Every entry below is to be returned unchanged. Images are not part of the copy.
Start of Available records
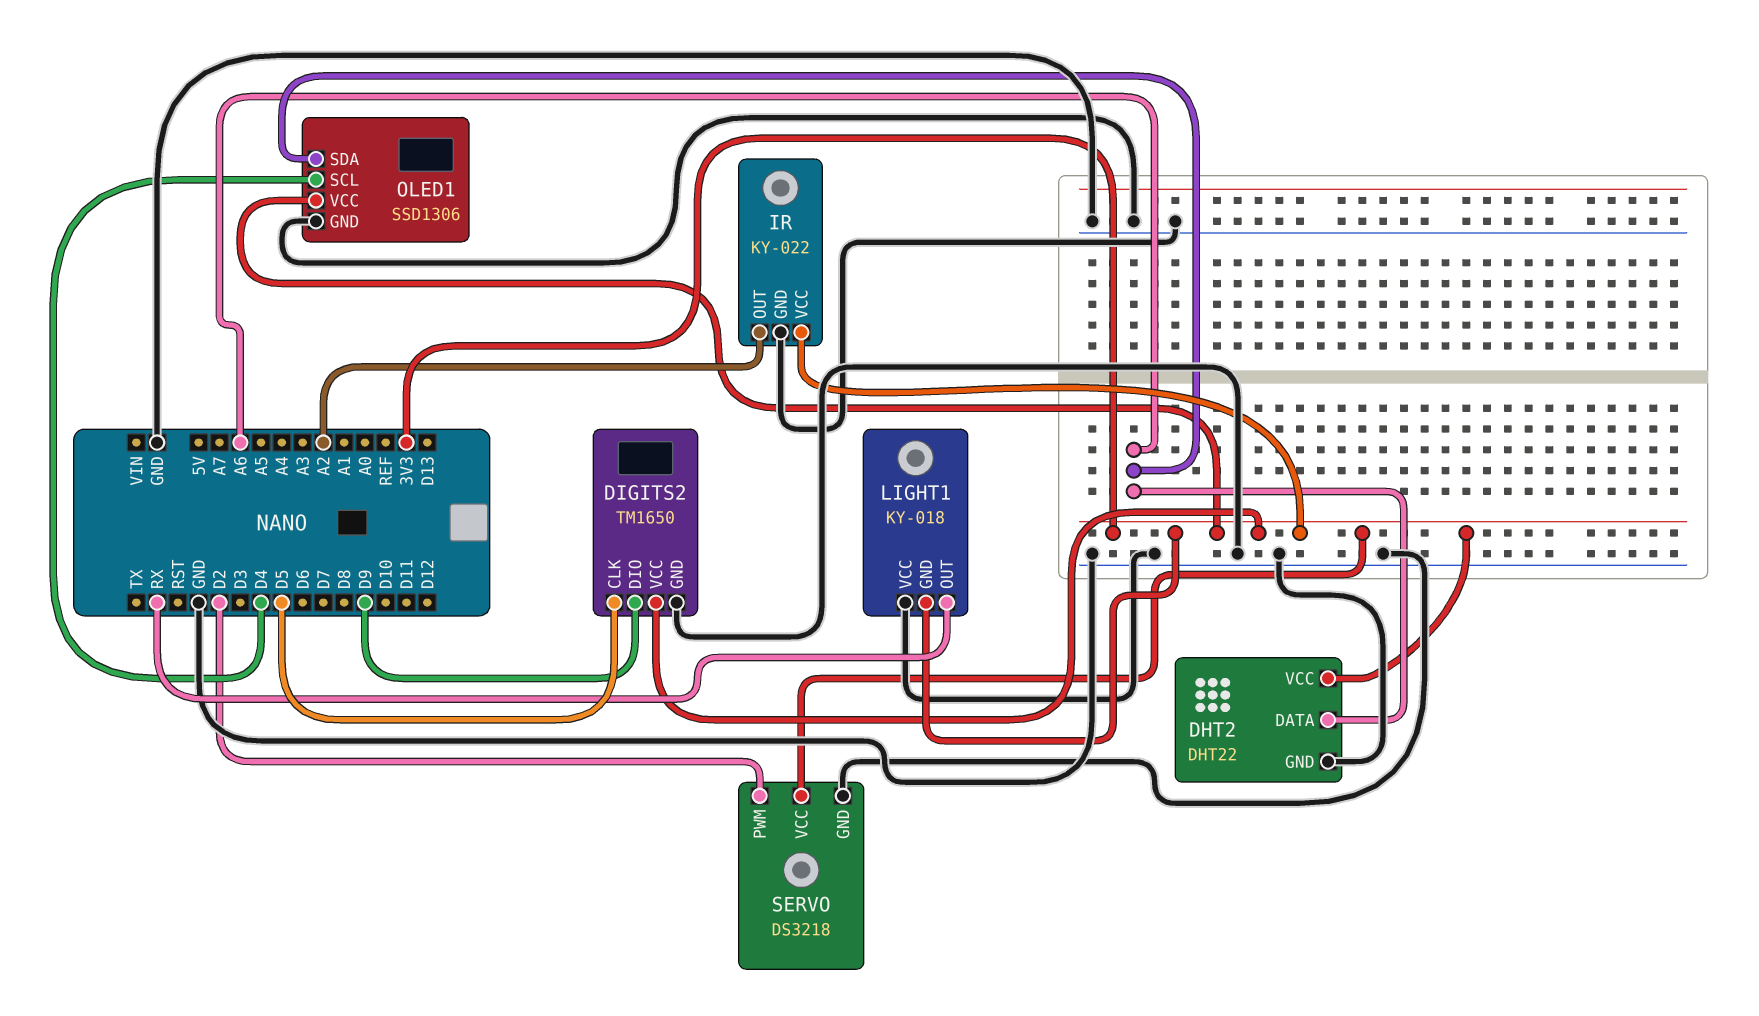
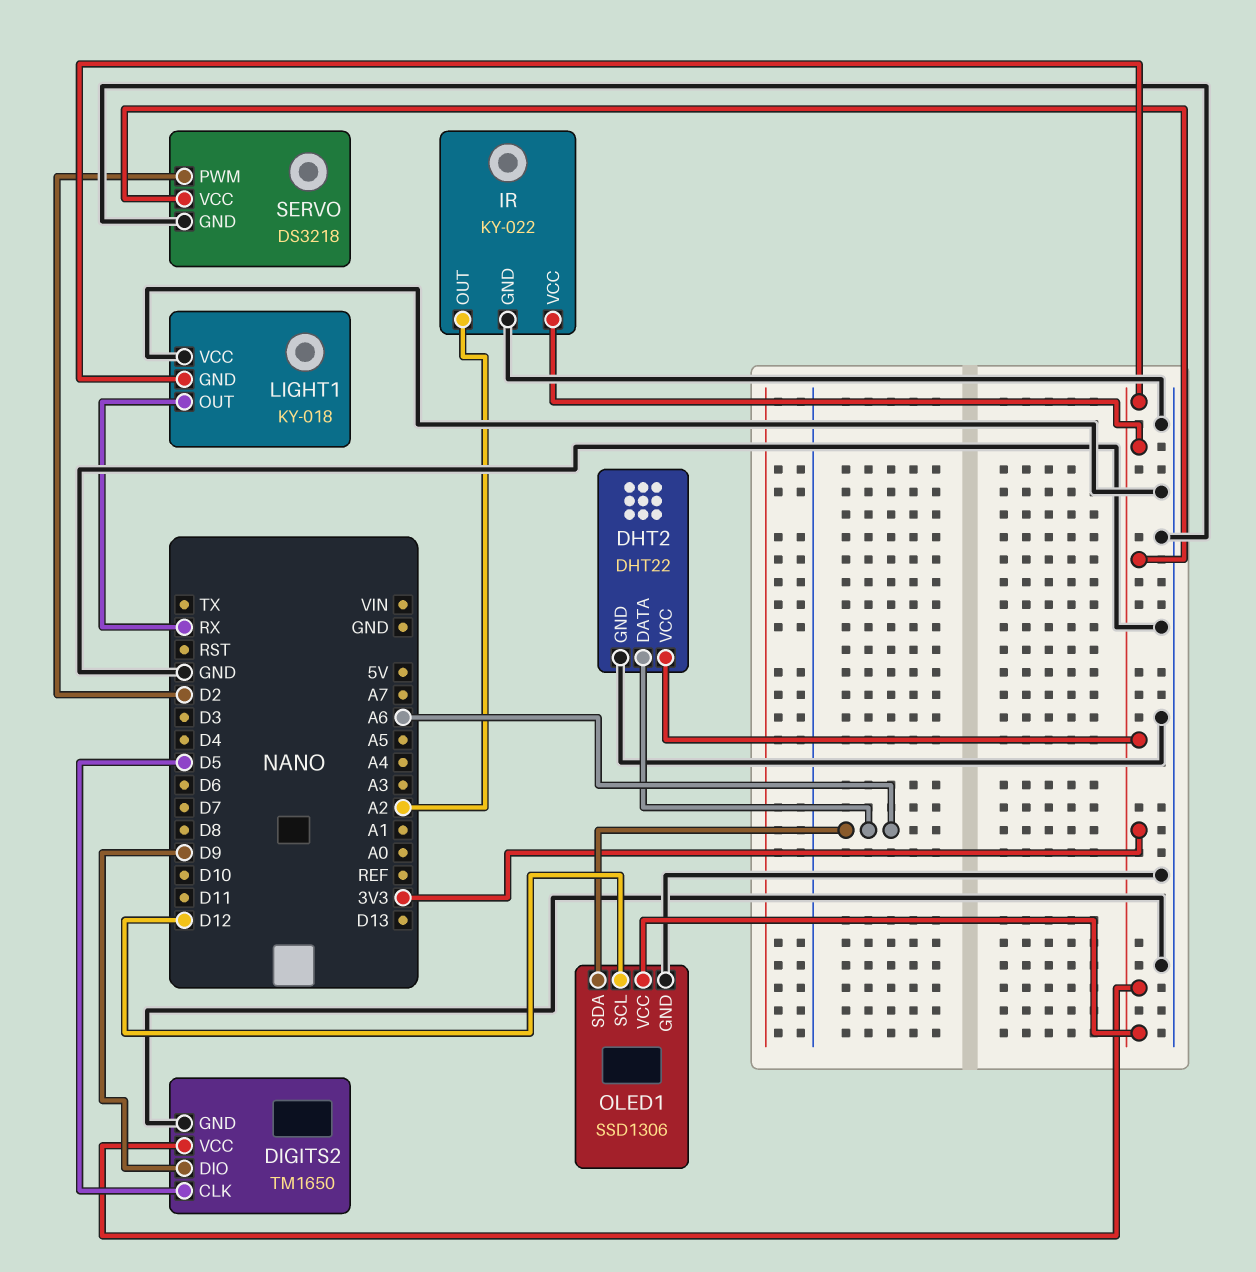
OLED1 pin SCL: D4 -> D12

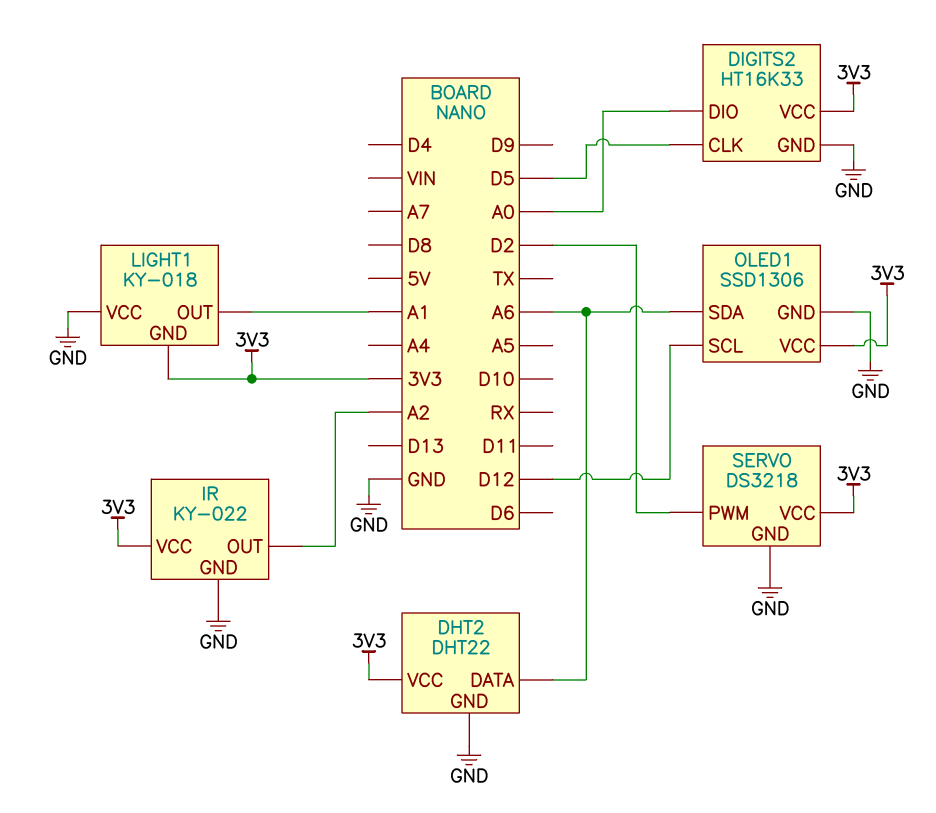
DIGITS2: TM1650 -> HT16K33
DIGITS2 pin DIO: D9 -> A0
LIGHT1 pin OUT: RX -> A1

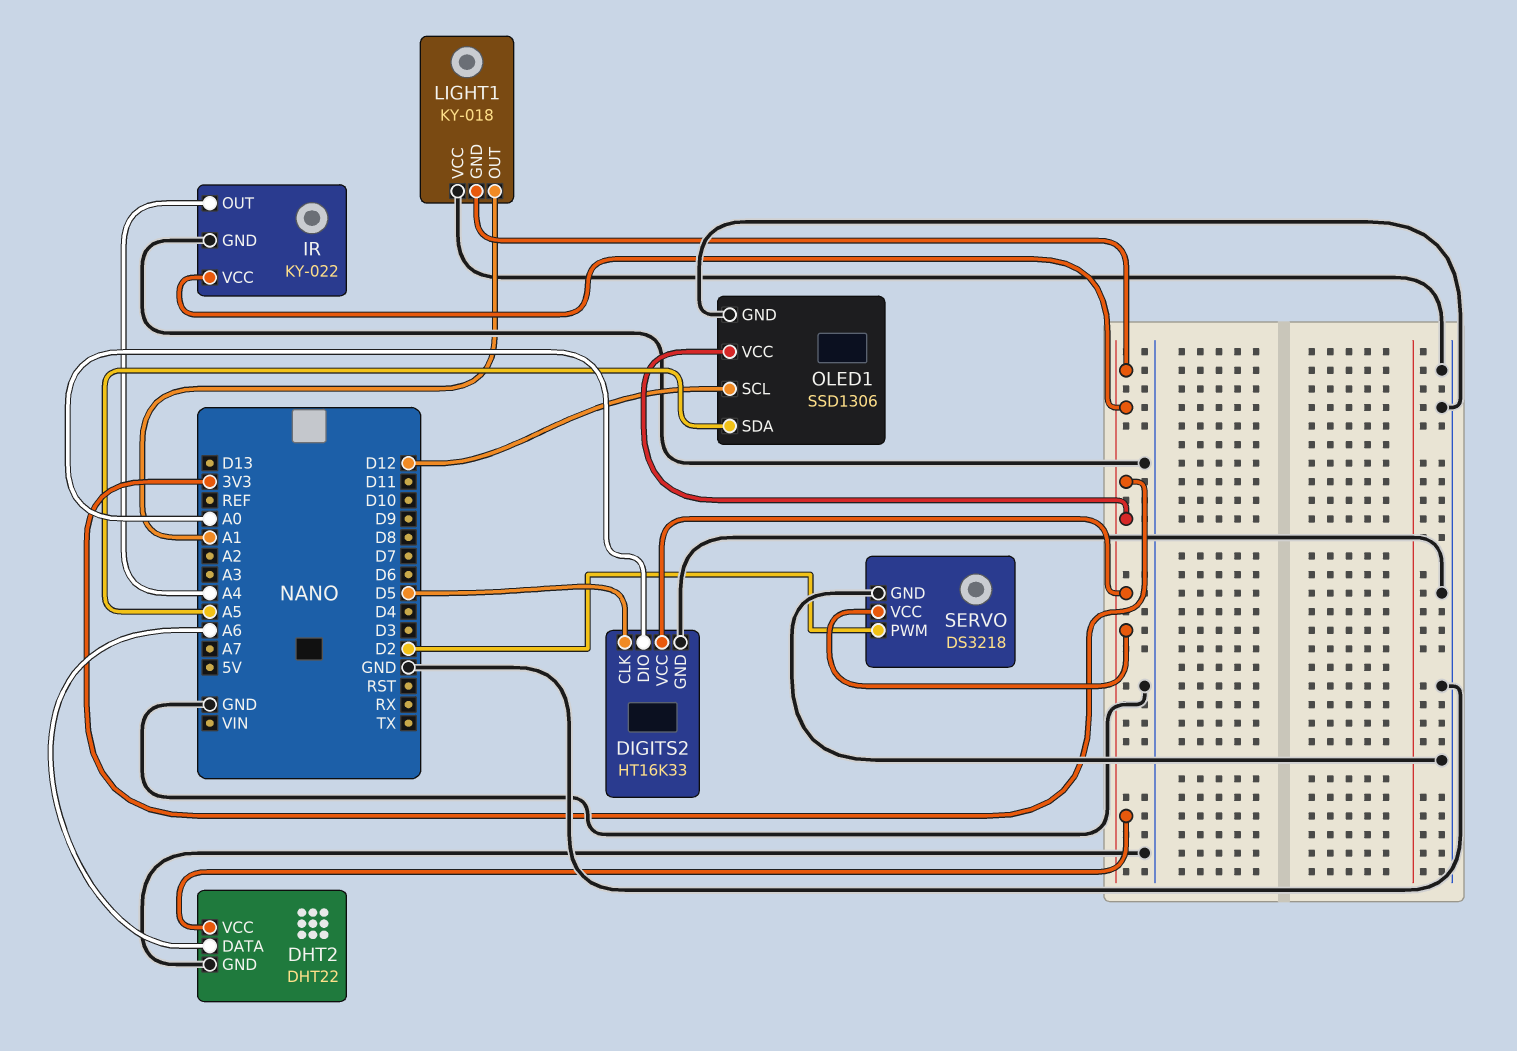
IR pin OUT: A2 -> A4
OLED1 pin SDA: A6 -> A5

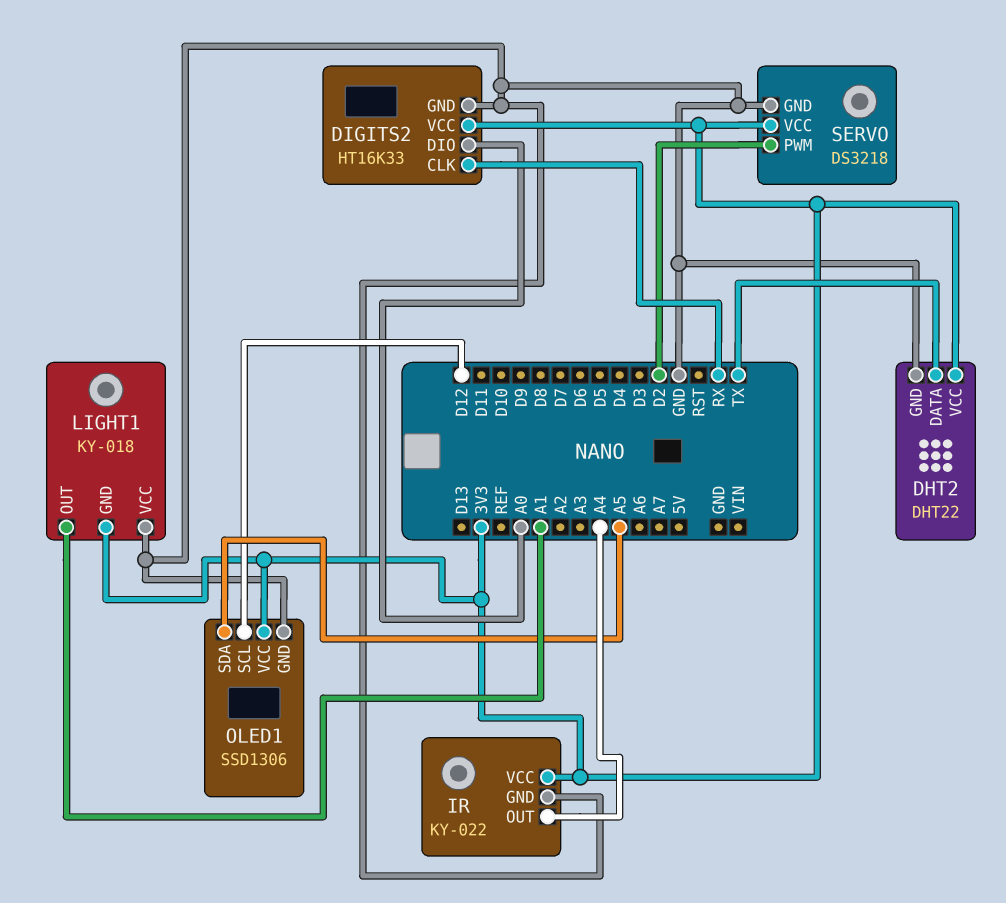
DHT2 pin DATA: A6 -> TX
DIGITS2 pin CLK: D5 -> RX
End of Available records
Answer to the problem:
OLED1 pin SCL: D4 -> D12

DIGITS2: TM1650 -> HT16K33
DIGITS2 pin DIO: D9 -> A0
LIGHT1 pin OUT: RX -> A1

IR pin OUT: A2 -> A4
OLED1 pin SDA: A6 -> A5

DHT2 pin DATA: A6 -> TX
DIGITS2 pin CLK: D5 -> RX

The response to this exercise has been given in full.